----- MATERIAL FOR THE TASK
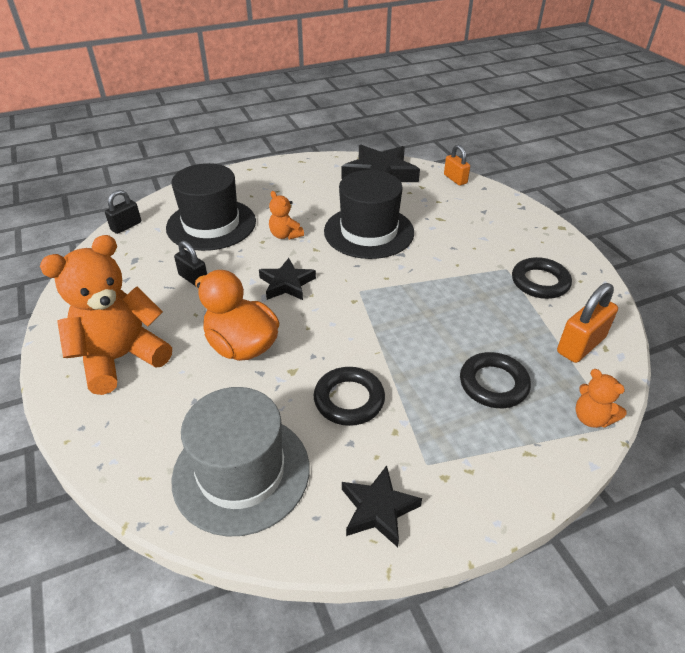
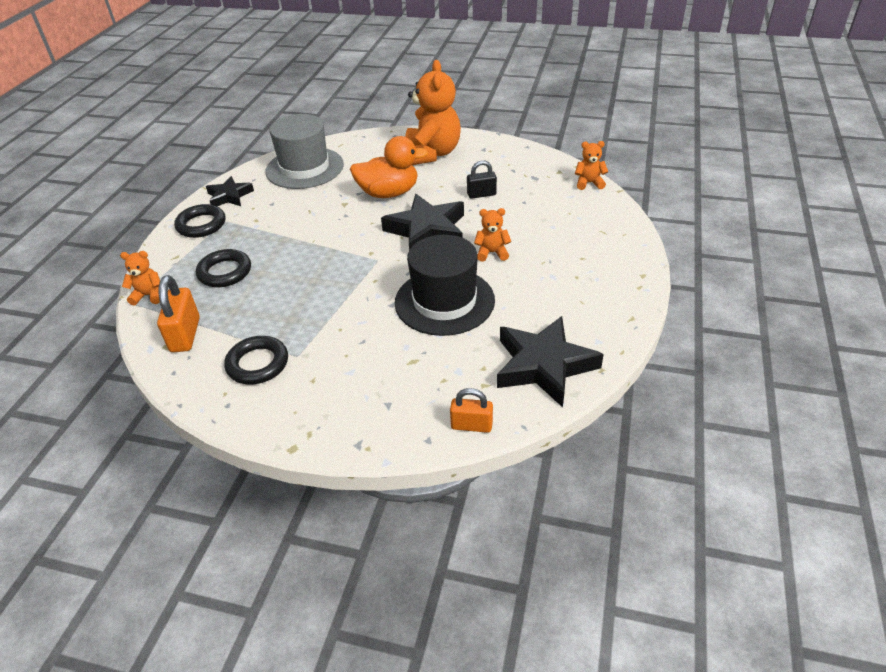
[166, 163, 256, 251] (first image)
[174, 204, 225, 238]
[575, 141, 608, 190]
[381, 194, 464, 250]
----------
----- MATERIAL FOR THE TASK
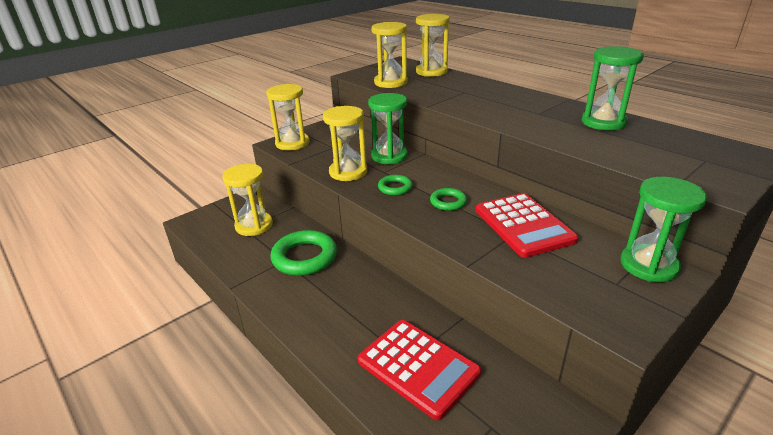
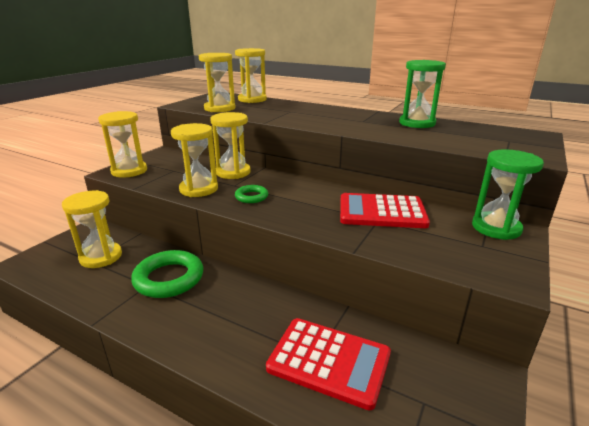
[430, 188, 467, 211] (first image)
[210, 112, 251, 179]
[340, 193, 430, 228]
----------
[EXERCISE] Reproduce exactly, and only, the part of the listing above that begins at the line with "[430, 188, 467, 211] (first image)" and goes on through the line with "[340, 193, 430, 228]".

[OUTPUT OF THE TASK]
[430, 188, 467, 211] (first image)
[210, 112, 251, 179]
[340, 193, 430, 228]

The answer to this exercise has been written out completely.